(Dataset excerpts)
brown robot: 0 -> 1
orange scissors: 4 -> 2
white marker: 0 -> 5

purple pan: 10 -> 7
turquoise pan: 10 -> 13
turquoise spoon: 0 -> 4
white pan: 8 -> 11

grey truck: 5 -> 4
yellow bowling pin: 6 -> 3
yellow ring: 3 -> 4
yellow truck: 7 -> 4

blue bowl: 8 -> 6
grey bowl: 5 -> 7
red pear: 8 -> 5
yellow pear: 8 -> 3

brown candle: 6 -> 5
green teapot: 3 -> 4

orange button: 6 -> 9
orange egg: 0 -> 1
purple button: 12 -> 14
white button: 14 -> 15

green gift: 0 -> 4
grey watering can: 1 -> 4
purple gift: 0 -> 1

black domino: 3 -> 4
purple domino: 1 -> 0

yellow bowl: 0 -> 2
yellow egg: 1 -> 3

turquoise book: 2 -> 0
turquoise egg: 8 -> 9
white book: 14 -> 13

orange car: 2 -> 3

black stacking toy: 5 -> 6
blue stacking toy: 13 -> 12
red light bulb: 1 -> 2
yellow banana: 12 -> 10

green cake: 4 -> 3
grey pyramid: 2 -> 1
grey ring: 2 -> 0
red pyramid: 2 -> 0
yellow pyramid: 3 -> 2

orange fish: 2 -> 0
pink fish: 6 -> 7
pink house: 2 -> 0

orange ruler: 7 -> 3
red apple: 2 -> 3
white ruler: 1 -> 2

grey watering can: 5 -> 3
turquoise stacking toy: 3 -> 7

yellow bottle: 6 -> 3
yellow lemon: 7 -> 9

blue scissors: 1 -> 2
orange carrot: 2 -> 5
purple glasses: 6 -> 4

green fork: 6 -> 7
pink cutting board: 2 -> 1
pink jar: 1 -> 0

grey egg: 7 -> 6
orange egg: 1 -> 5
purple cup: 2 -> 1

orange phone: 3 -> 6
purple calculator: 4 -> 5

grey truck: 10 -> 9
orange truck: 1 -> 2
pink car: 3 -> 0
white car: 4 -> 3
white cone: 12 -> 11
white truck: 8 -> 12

-- Try it --
Your reply must contain exactly the lines from the first line of the data through the line holding "purple button: 12 -> 14", and nothing more.

-- Written solution --
brown robot: 0 -> 1
orange scissors: 4 -> 2
white marker: 0 -> 5

purple pan: 10 -> 7
turquoise pan: 10 -> 13
turquoise spoon: 0 -> 4
white pan: 8 -> 11

grey truck: 5 -> 4
yellow bowling pin: 6 -> 3
yellow ring: 3 -> 4
yellow truck: 7 -> 4

blue bowl: 8 -> 6
grey bowl: 5 -> 7
red pear: 8 -> 5
yellow pear: 8 -> 3

brown candle: 6 -> 5
green teapot: 3 -> 4

orange button: 6 -> 9
orange egg: 0 -> 1
purple button: 12 -> 14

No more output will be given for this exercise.